START Recorded data

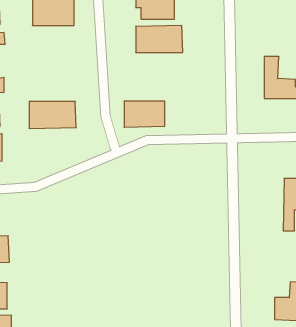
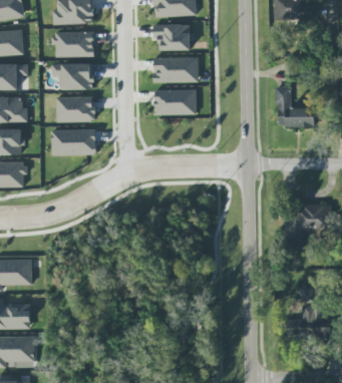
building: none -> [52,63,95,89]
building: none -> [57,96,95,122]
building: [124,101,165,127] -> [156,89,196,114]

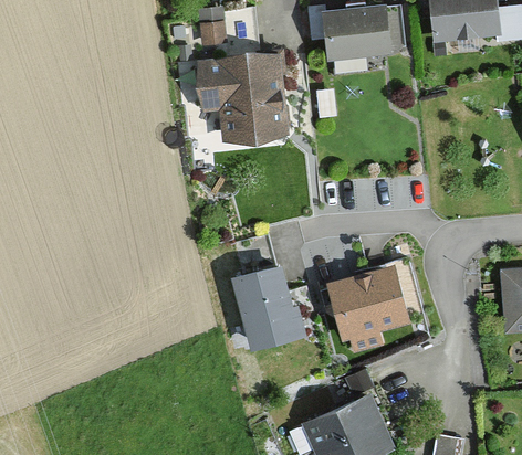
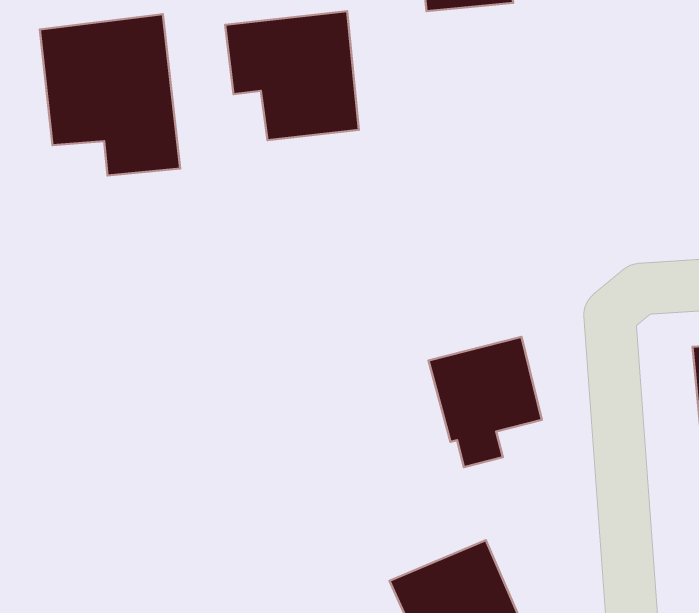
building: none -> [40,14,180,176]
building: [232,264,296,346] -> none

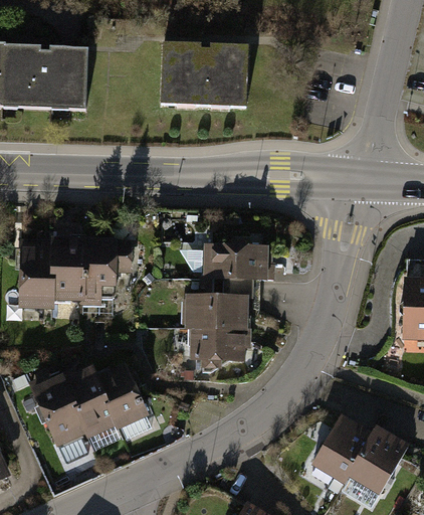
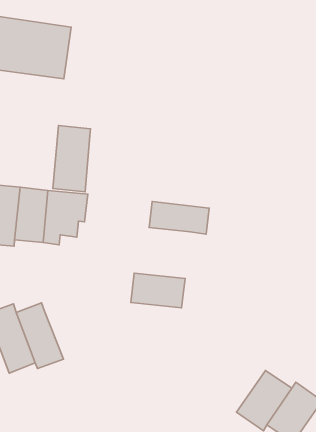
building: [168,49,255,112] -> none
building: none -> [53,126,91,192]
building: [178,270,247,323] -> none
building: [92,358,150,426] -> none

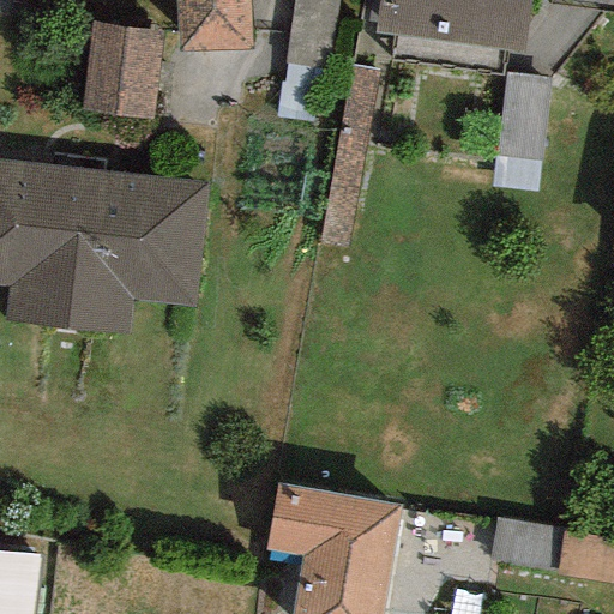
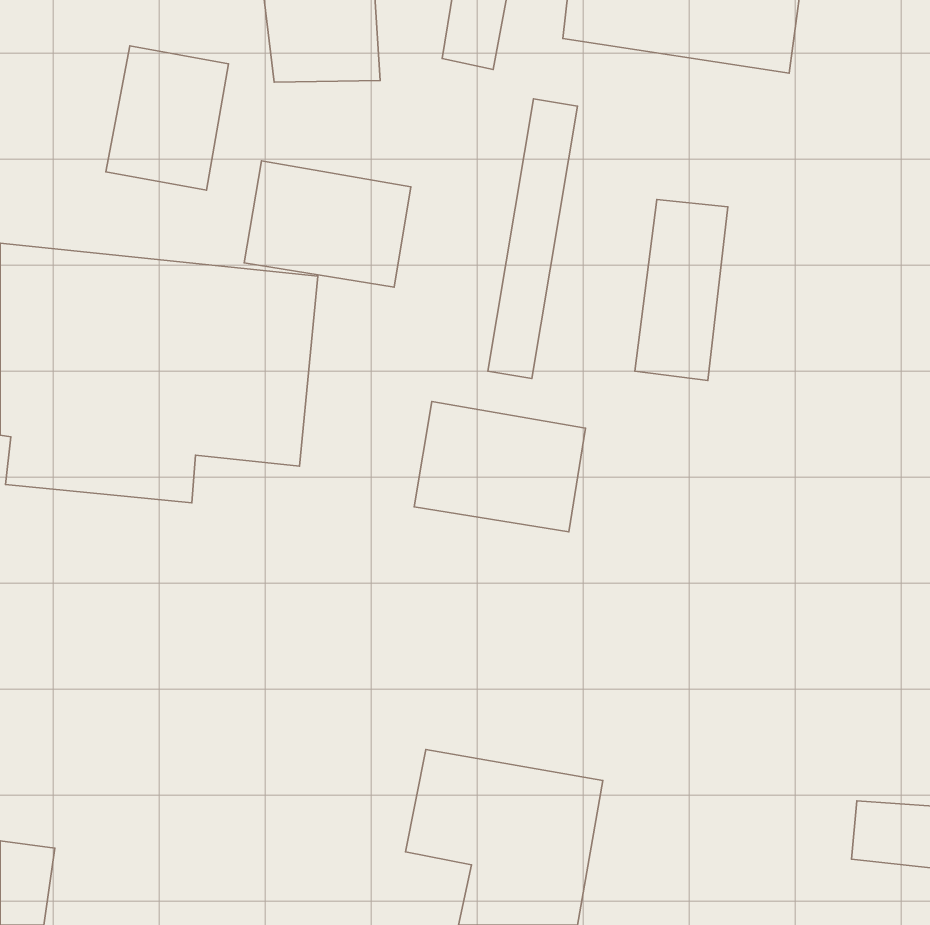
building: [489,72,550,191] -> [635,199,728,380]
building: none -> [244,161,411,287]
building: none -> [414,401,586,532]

END Recorded data

● **Your task**: Exact copies of all the entries, without any pictures, are what the answer must contain.

● **Answer for the task**:
building: none -> [52,63,95,89]
building: none -> [57,96,95,122]
building: [124,101,165,127] -> [156,89,196,114]

building: none -> [40,14,180,176]
building: [232,264,296,346] -> none

building: [168,49,255,112] -> none
building: none -> [53,126,91,192]
building: [178,270,247,323] -> none
building: [92,358,150,426] -> none

building: [489,72,550,191] -> [635,199,728,380]
building: none -> [244,161,411,287]
building: none -> [414,401,586,532]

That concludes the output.